Could you transcribe every record below exactly as written, leaving out any pictures?

[Input for this task — start]

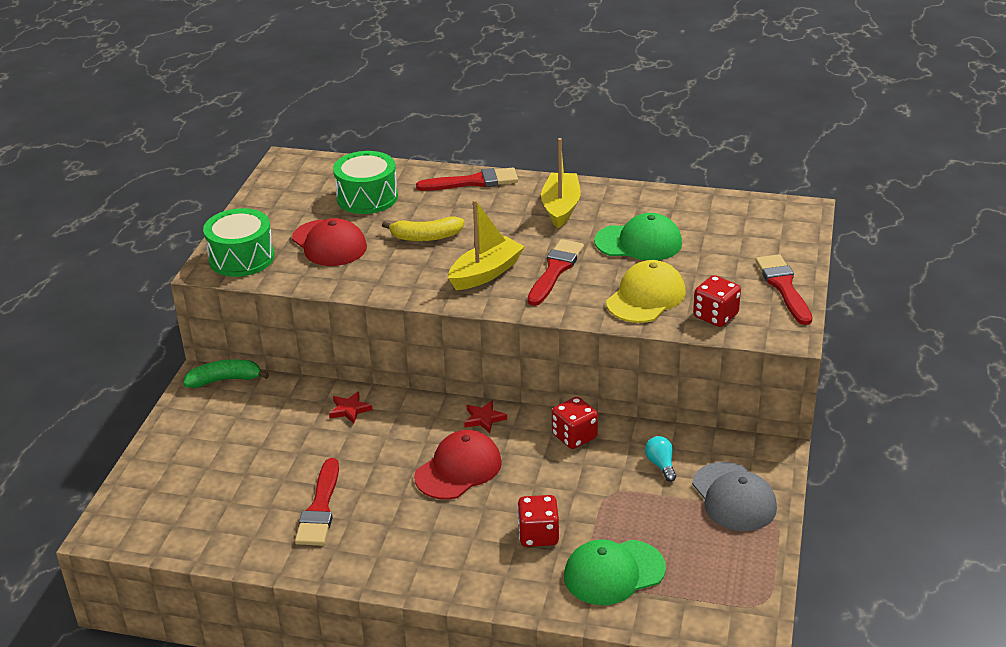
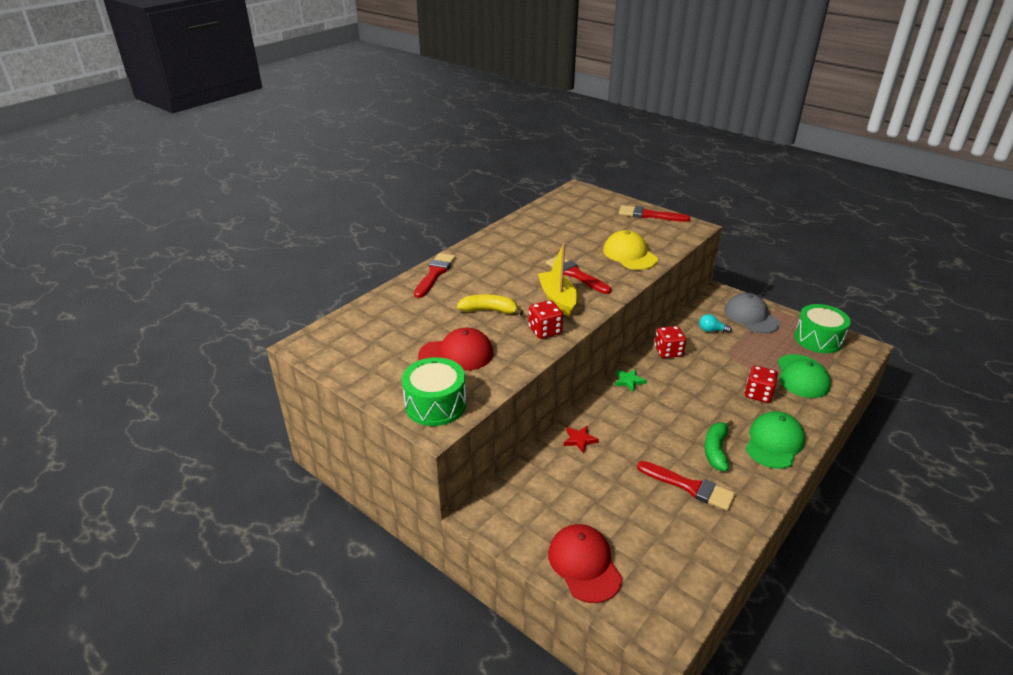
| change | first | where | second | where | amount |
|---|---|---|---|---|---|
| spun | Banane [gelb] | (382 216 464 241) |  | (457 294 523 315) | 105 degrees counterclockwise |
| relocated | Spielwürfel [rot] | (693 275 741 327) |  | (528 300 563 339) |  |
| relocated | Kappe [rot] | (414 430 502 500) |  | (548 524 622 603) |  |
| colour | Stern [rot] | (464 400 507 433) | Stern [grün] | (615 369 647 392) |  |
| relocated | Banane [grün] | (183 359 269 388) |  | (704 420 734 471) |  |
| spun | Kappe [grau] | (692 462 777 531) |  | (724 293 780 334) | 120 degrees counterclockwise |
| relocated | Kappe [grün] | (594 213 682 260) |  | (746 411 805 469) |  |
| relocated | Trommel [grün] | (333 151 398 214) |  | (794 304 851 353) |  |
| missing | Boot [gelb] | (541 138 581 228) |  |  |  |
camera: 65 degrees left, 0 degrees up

[Input for this task — finish]

_The answer_:
| change | first | where | second | where | amount |
|---|---|---|---|---|---|
| spun | Banane [gelb] | (382 216 464 241) |  | (457 294 523 315) | 105 degrees counterclockwise |
| relocated | Spielwürfel [rot] | (693 275 741 327) |  | (528 300 563 339) |  |
| relocated | Kappe [rot] | (414 430 502 500) |  | (548 524 622 603) |  |
| colour | Stern [rot] | (464 400 507 433) | Stern [grün] | (615 369 647 392) |  |
| relocated | Banane [grün] | (183 359 269 388) |  | (704 420 734 471) |  |
| spun | Kappe [grau] | (692 462 777 531) |  | (724 293 780 334) | 120 degrees counterclockwise |
| relocated | Kappe [grün] | (594 213 682 260) |  | (746 411 805 469) |  |
| relocated | Trommel [grün] | (333 151 398 214) |  | (794 304 851 353) |  |
| missing | Boot [gelb] | (541 138 581 228) |  |  |  |
camera: 65 degrees left, 0 degrees up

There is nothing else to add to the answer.